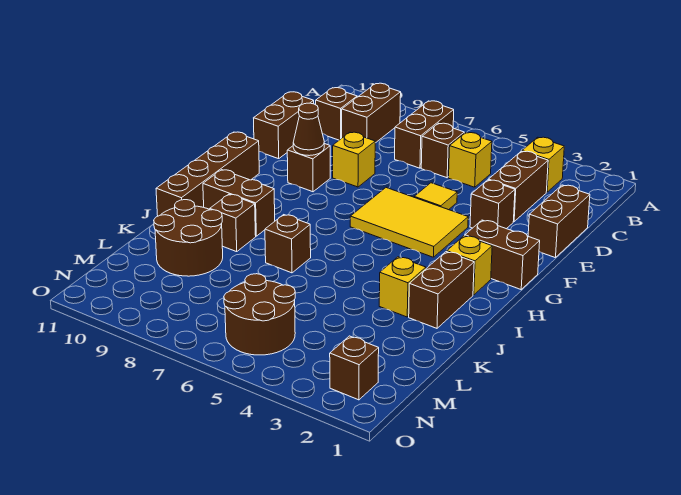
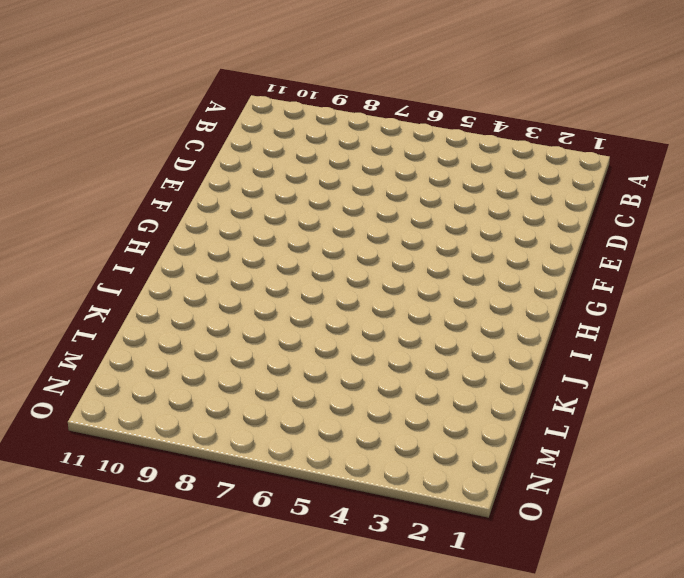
none -> yellow brick B3 level 1
none -> brown brick B7:C7 level 1
none -> brown brick B9:C9 level 1

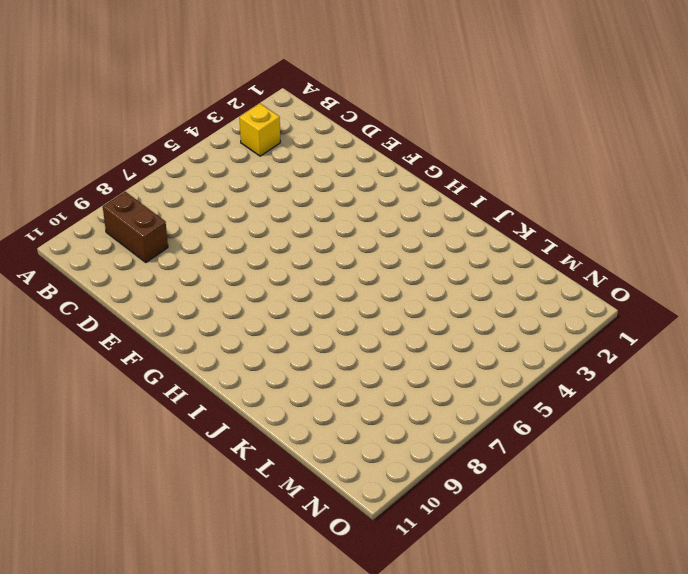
none -> brown brick B7:C7 level 1
none -> brown brick C3:D3 level 1
none -> yellow brick C5 level 1

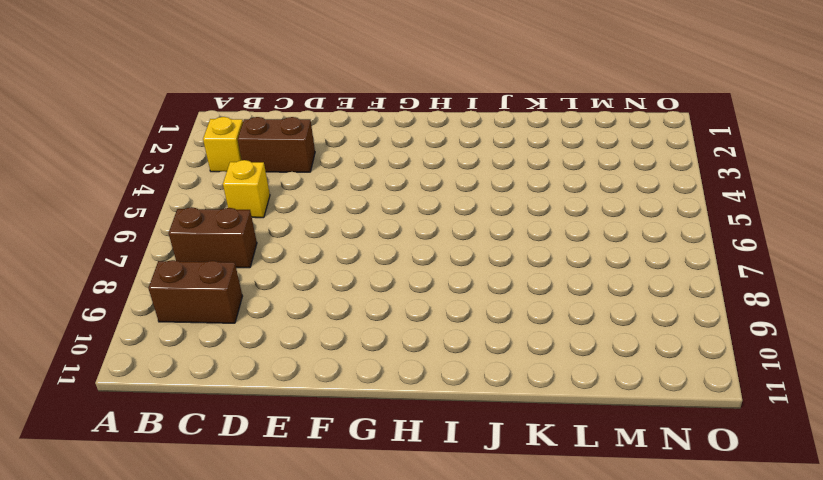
none -> brown brick C6 level 1
none -> brown brick C10 level 1
none -> brown brick D1:E1 level 1

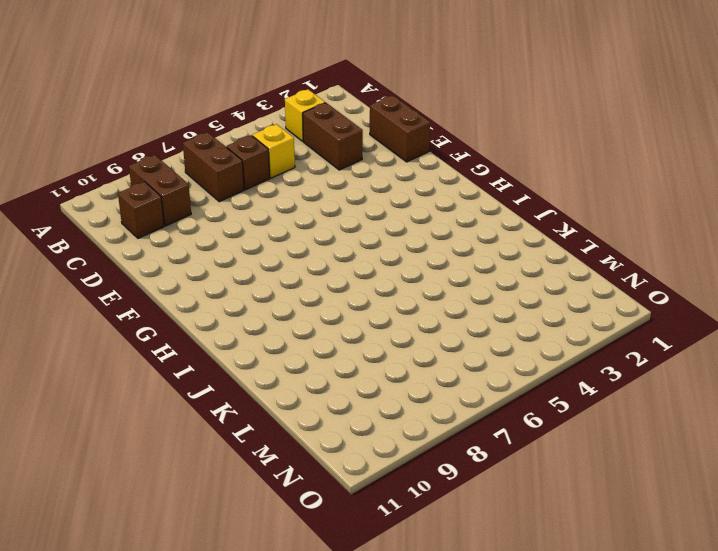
none -> brown brick D11:E11 level 1
none -> brown brick E3 level 1
none -> yellow tile E5 level 1

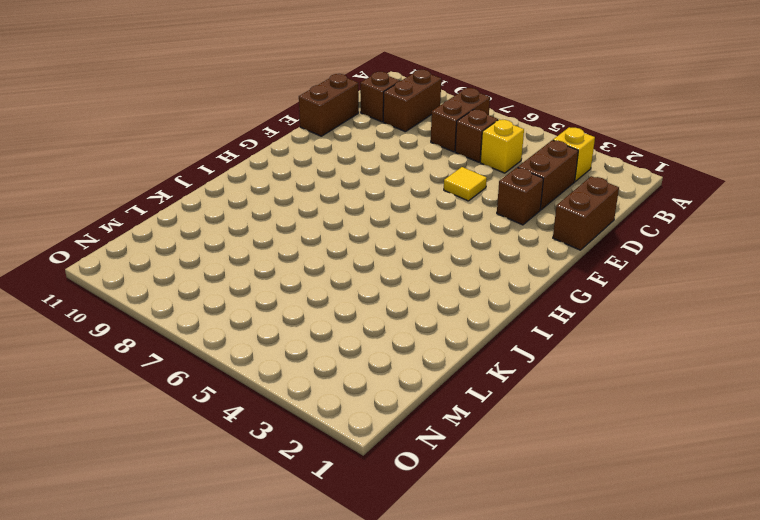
none -> yellow brick E8 level 1
none -> yellow tile F4:G6 level 1
none -> brown brick F9 level 1

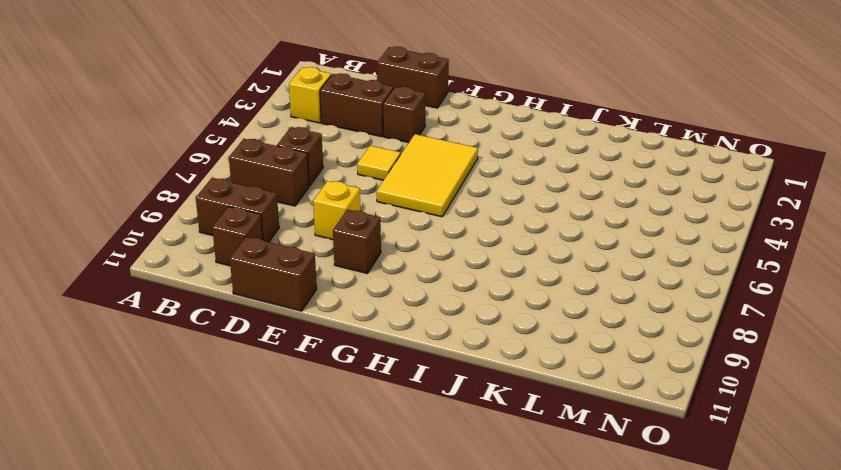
none -> yellow brick C5 level 1
none -> brown brick G1:G2 level 1
none -> brown brick G11:J11 level 1

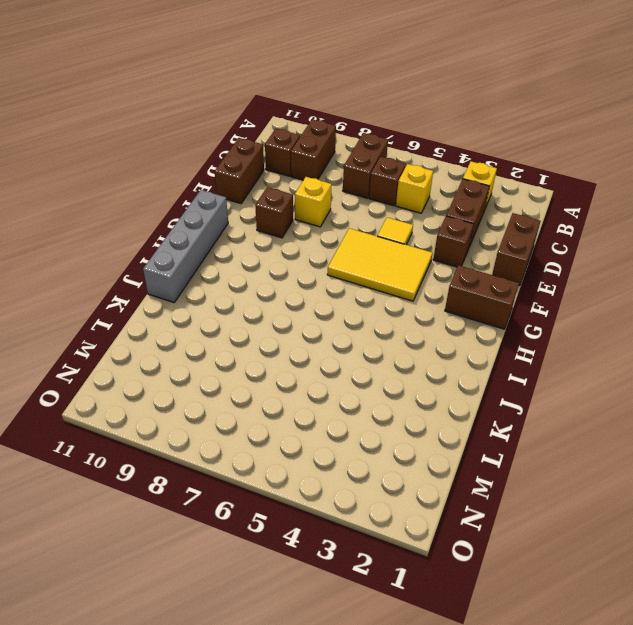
grey brick G11:J11 level 1 -> brown brick G11:J11 level 1
none -> yellow brick H2 level 1
none -> brown brick I2:J2 level 1
none -> brown brick I9:I10 level 1

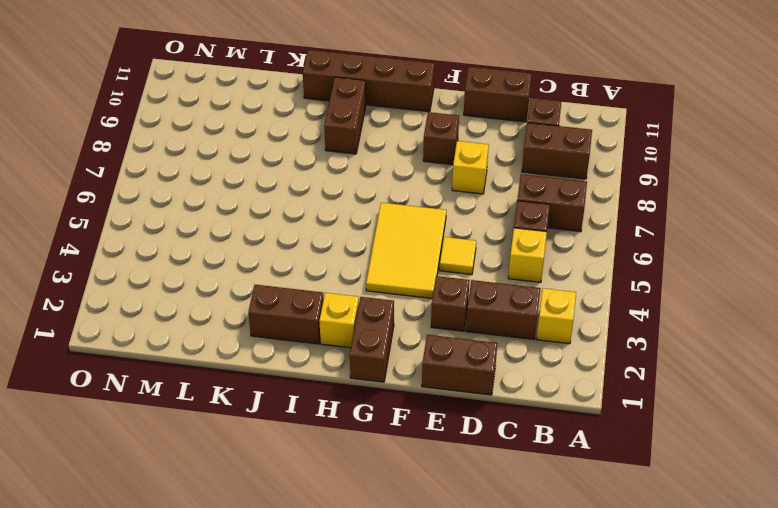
none -> yellow brick J3 level 1
none -> brown brick J7 level 1
none -> brown brick J9 level 1

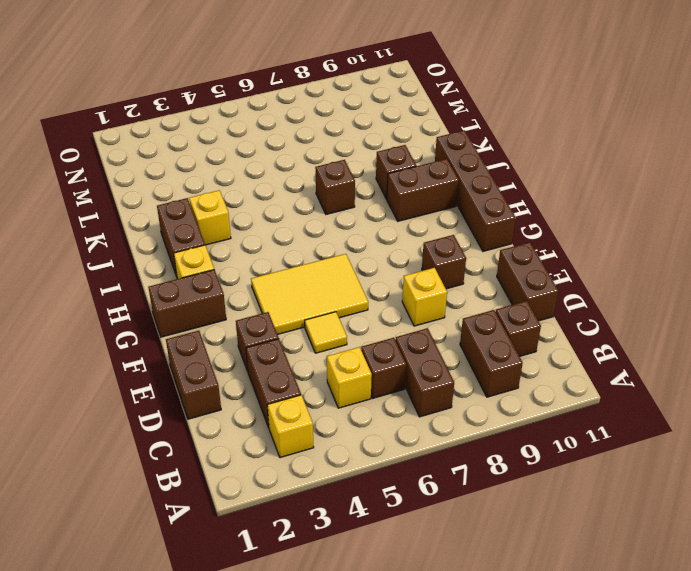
none -> brown round brick K9:L10 level 1
none -> brown round brick M5:N6 level 1
none -> brown brick N2 level 1

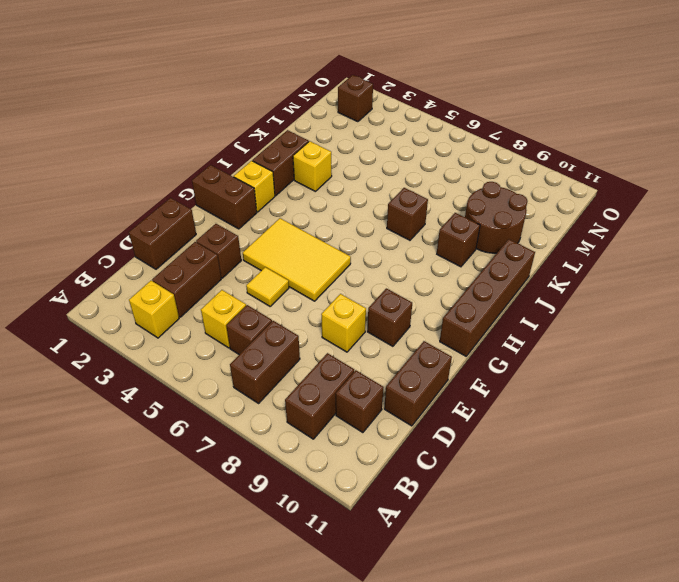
none -> brown brick I9:I10 level 1
none -> brown round brick M5:N6 level 1
none -> brown cone F9 level 2

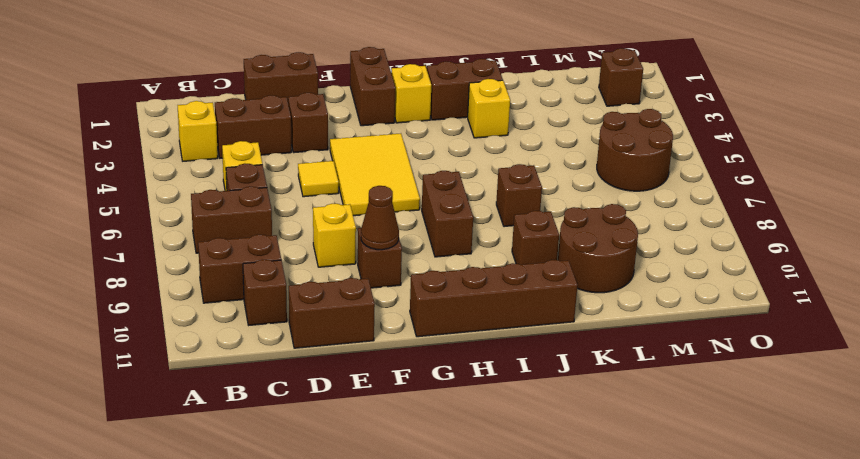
brown brick H7:H8 level 1 -> brown brick I9:I10 level 1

Task directions:
Return the count of lines in the entries above that include the word "yellow", without any added text.

Written response:
8